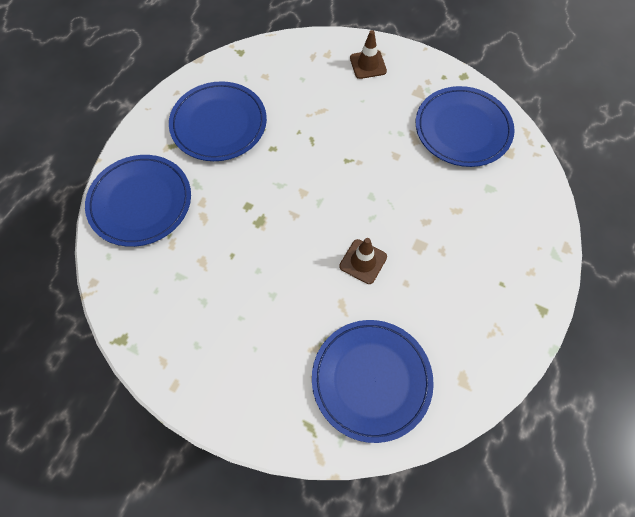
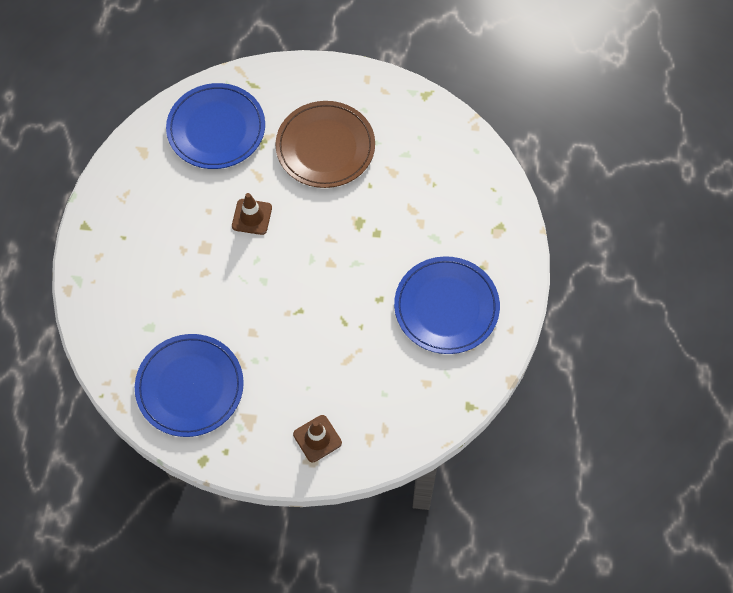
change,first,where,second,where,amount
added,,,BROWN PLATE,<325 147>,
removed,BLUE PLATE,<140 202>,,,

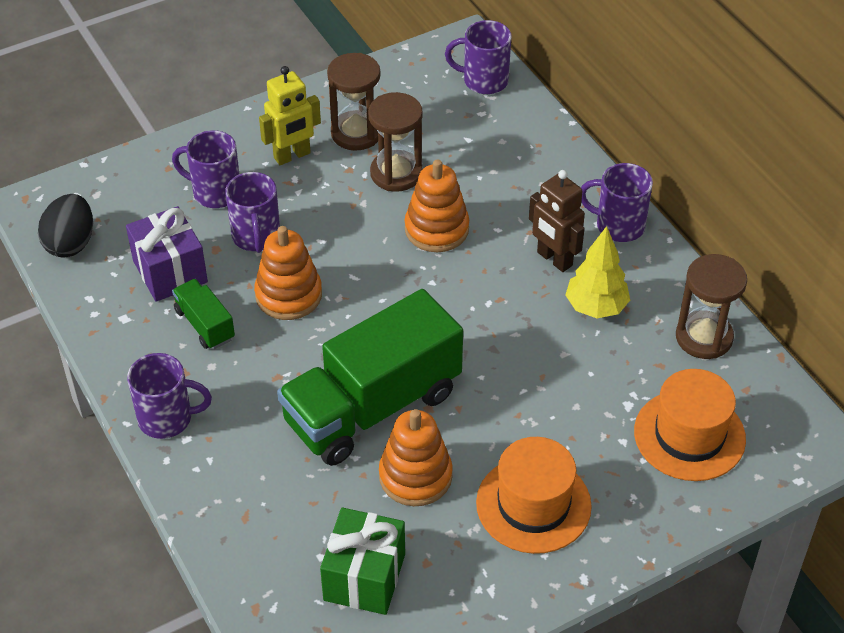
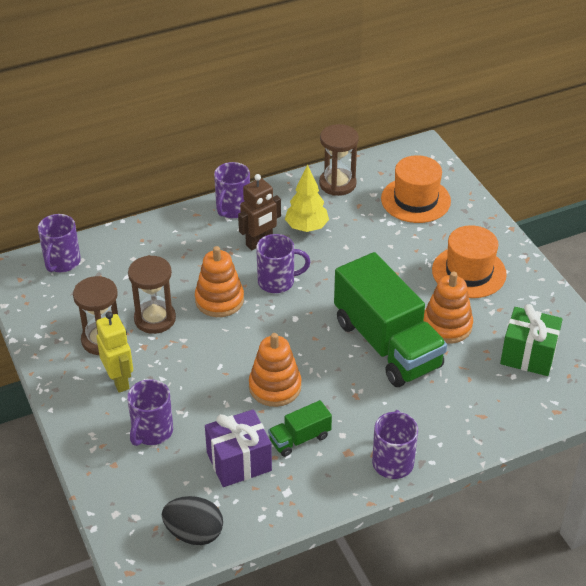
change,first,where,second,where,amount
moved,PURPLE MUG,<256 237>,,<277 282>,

**What the exercise asks:**
Retype all records exactly as shown above, images excluded.

**Response area:**
change,first,where,second,where,amount
added,,,BROWN PLATE,<325 147>,
removed,BLUE PLATE,<140 202>,,,

change,first,where,second,where,amount
moved,PURPLE MUG,<256 237>,,<277 282>,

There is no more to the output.